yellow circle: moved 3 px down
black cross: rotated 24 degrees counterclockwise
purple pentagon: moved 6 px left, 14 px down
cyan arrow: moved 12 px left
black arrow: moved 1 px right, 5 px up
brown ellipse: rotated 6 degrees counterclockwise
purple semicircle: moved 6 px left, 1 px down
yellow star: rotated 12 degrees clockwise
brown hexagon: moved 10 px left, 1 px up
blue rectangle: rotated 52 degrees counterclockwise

...

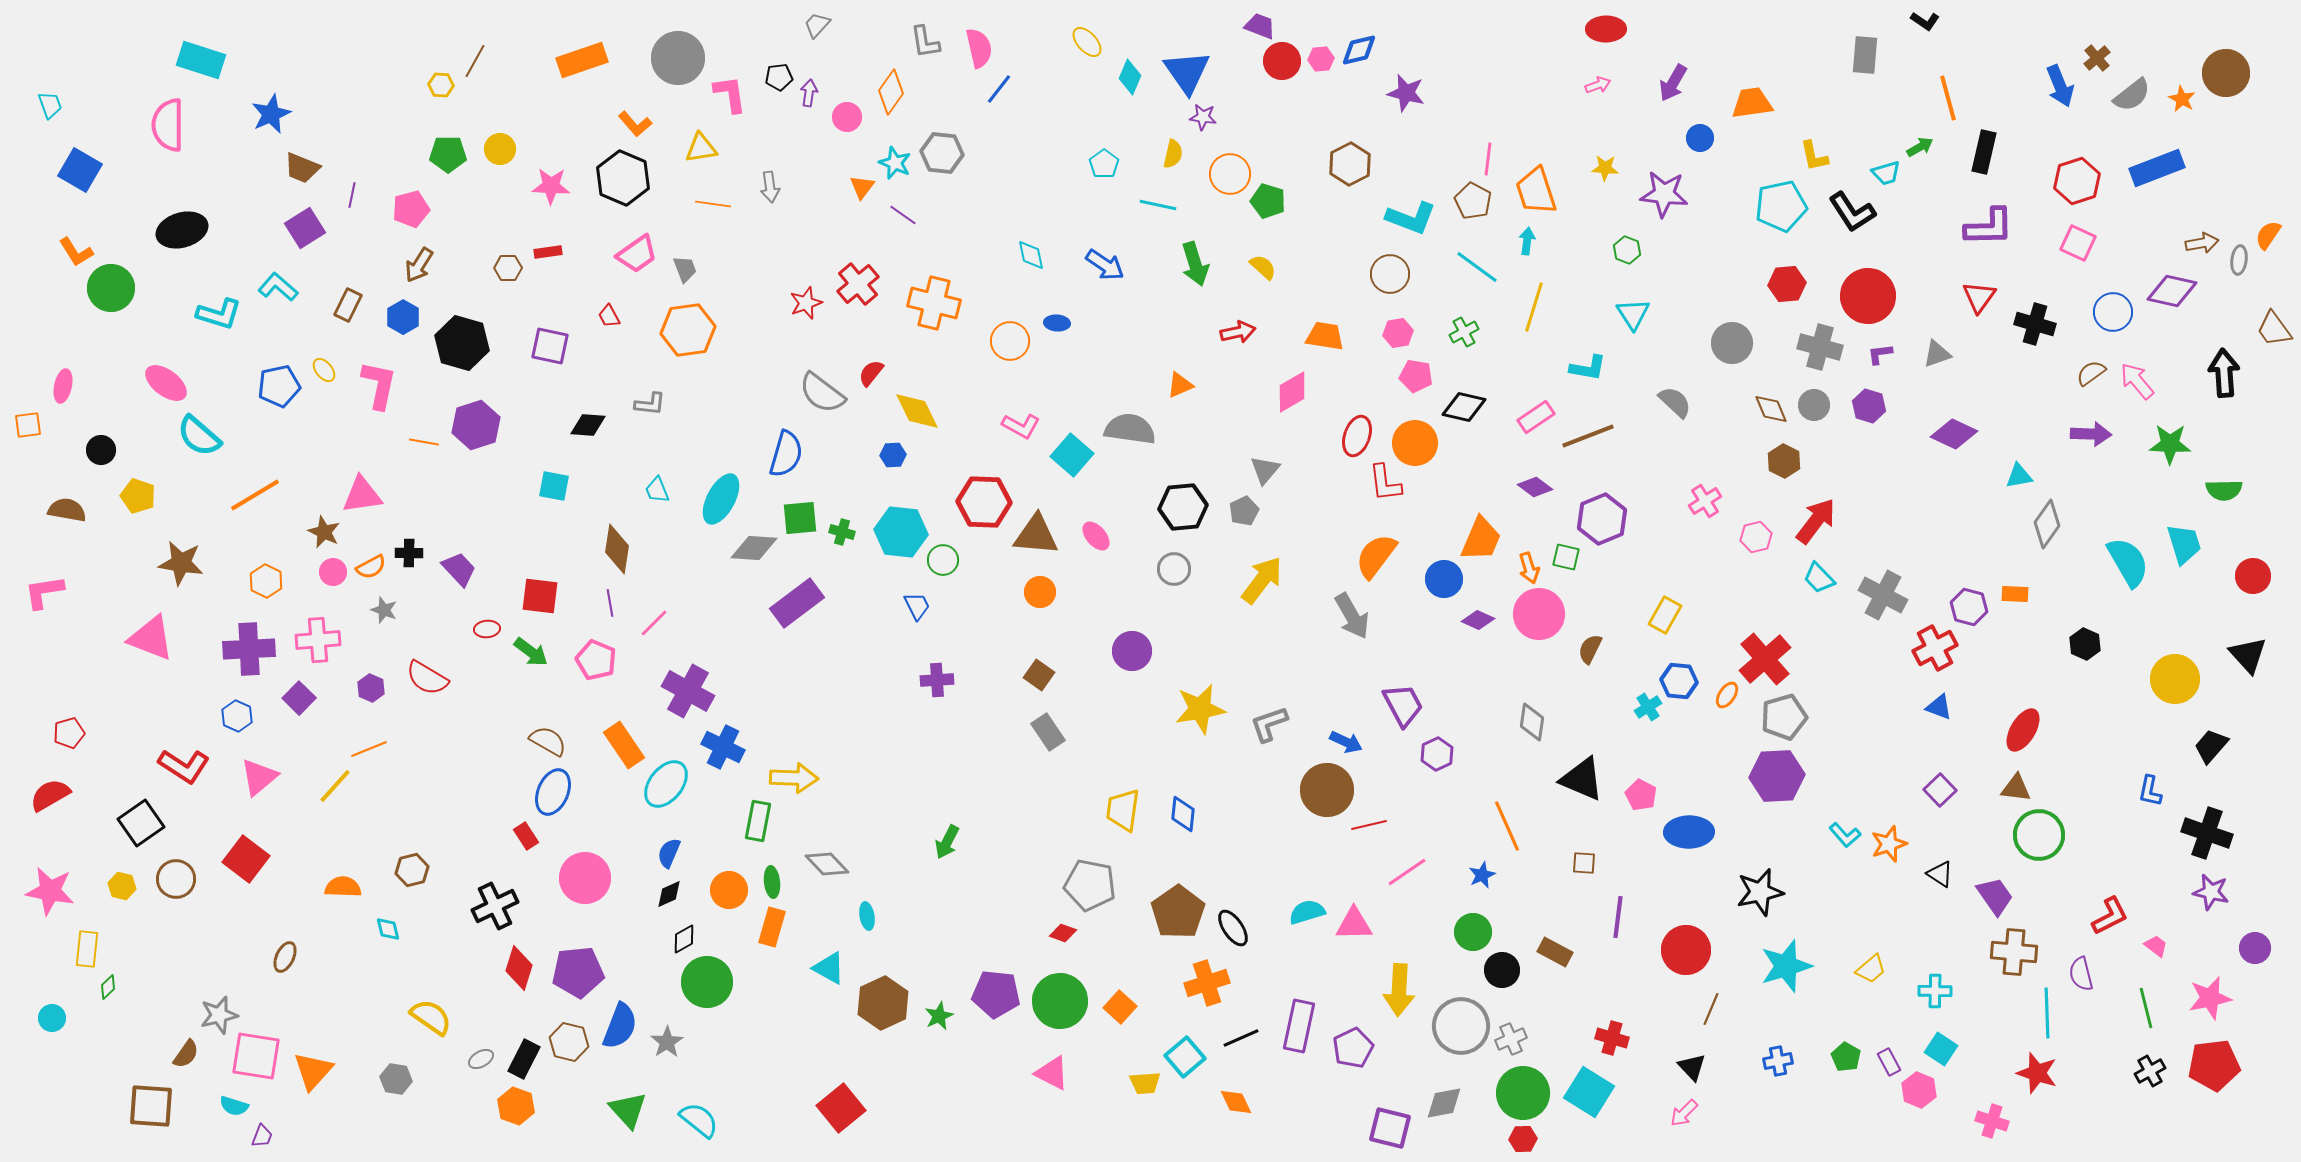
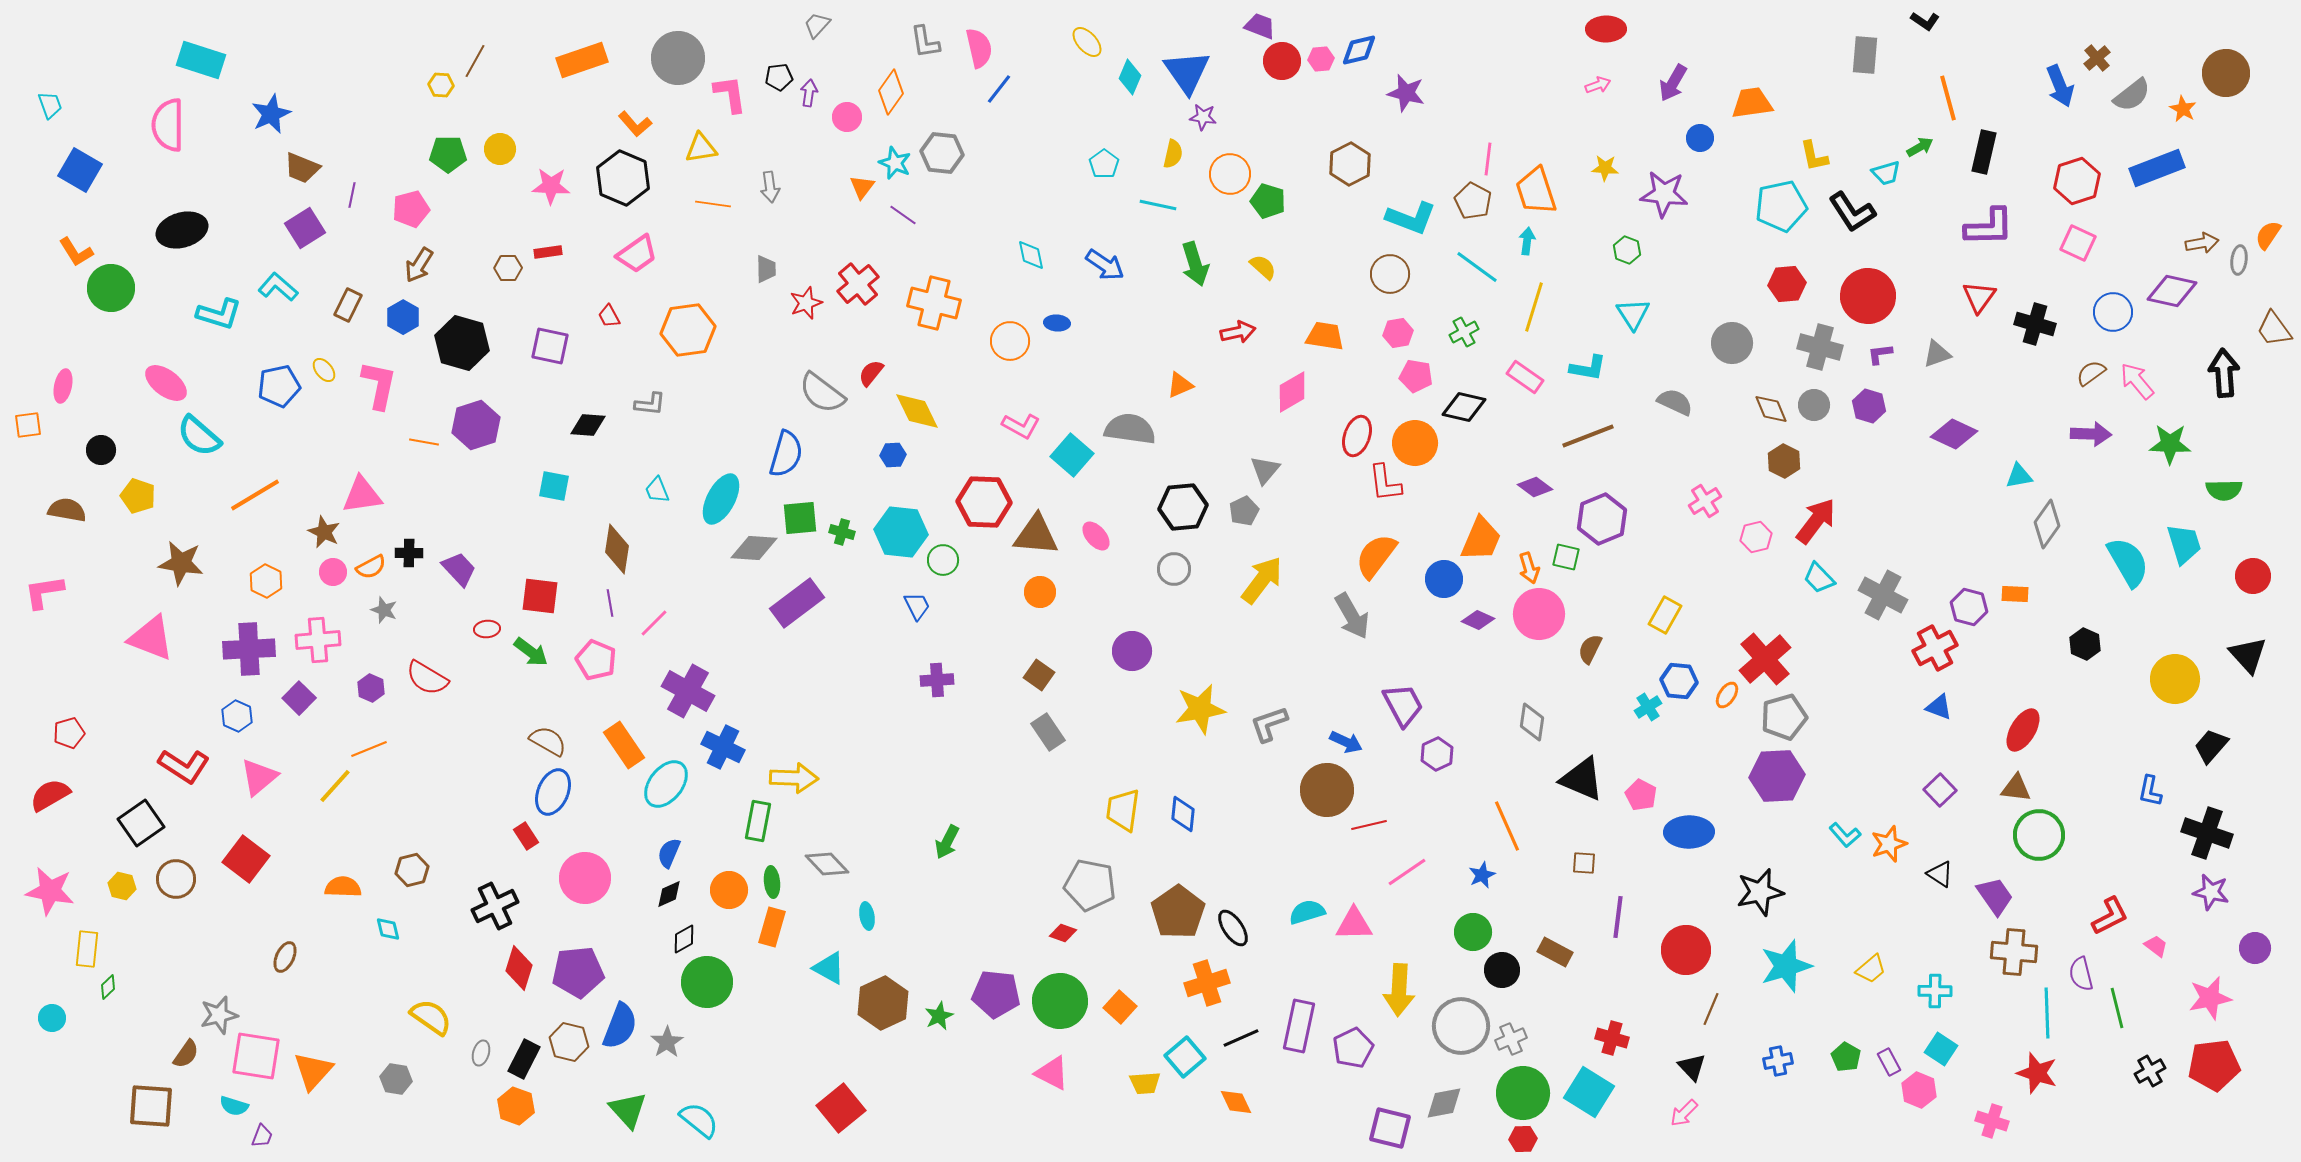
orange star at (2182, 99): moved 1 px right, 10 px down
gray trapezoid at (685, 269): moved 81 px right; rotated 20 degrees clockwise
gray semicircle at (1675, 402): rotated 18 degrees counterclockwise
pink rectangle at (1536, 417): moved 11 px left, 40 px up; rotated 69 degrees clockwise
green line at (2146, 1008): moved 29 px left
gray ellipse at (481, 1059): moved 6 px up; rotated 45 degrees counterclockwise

→ **Problem requirements**
In the material above, find each line that contains the word "yellow", and select it.

→ **Exercise result**
yellow circle: moved 3 px down
yellow star: rotated 12 degrees clockwise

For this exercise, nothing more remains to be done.